## TASK INPUTS

- - - - - - -

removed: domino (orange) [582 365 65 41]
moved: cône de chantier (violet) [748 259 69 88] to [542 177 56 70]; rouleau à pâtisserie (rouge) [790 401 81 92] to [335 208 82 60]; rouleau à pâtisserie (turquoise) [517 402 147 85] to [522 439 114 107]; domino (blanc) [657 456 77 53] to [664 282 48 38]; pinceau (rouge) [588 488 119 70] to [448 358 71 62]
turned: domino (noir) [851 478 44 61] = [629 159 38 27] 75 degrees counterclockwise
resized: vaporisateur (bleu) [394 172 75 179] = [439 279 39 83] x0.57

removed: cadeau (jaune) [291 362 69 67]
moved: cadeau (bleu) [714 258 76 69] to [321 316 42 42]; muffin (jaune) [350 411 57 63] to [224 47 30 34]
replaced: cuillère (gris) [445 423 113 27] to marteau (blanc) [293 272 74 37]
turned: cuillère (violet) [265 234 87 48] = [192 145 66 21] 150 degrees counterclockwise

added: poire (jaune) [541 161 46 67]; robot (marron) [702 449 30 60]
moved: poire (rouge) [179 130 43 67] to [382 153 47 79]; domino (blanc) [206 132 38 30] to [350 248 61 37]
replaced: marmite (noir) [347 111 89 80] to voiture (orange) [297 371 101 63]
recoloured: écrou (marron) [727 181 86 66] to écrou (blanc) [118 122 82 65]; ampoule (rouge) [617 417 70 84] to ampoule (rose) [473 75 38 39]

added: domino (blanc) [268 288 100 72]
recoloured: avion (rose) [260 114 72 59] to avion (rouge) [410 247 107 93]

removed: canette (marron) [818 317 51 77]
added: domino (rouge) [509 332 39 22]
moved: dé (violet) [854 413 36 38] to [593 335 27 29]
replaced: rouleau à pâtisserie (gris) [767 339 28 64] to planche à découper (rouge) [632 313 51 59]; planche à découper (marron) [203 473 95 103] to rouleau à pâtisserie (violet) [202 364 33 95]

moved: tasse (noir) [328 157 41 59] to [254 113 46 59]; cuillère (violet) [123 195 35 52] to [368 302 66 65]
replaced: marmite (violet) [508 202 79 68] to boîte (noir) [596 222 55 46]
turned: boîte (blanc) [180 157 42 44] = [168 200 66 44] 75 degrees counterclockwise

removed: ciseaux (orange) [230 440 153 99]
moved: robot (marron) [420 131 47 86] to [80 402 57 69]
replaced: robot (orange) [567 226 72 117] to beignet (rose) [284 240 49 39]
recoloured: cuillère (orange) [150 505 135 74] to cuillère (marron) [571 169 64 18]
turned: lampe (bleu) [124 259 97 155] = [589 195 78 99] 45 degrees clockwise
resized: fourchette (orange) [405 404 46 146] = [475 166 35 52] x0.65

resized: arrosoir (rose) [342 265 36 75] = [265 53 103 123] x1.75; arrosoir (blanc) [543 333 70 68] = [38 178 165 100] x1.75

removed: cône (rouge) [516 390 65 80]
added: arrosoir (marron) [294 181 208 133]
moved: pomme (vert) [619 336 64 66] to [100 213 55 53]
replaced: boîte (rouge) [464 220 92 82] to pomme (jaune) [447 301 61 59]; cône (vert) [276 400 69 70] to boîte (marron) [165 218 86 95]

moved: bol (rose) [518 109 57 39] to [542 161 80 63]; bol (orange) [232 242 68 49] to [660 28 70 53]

- - - - - - -

## WHAT YOU HAVE TO DO
The answer must hold only the lines from the first line of the data through the line bearing "turned: domino (noir)", returned exactly.

## EXERCISE SOLUTION
removed: domino (orange) [582 365 65 41]
moved: cône de chantier (violet) [748 259 69 88] to [542 177 56 70]; rouleau à pâtisserie (rouge) [790 401 81 92] to [335 208 82 60]; rouleau à pâtisserie (turquoise) [517 402 147 85] to [522 439 114 107]; domino (blanc) [657 456 77 53] to [664 282 48 38]; pinceau (rouge) [588 488 119 70] to [448 358 71 62]
turned: domino (noir) [851 478 44 61] = [629 159 38 27] 75 degrees counterclockwise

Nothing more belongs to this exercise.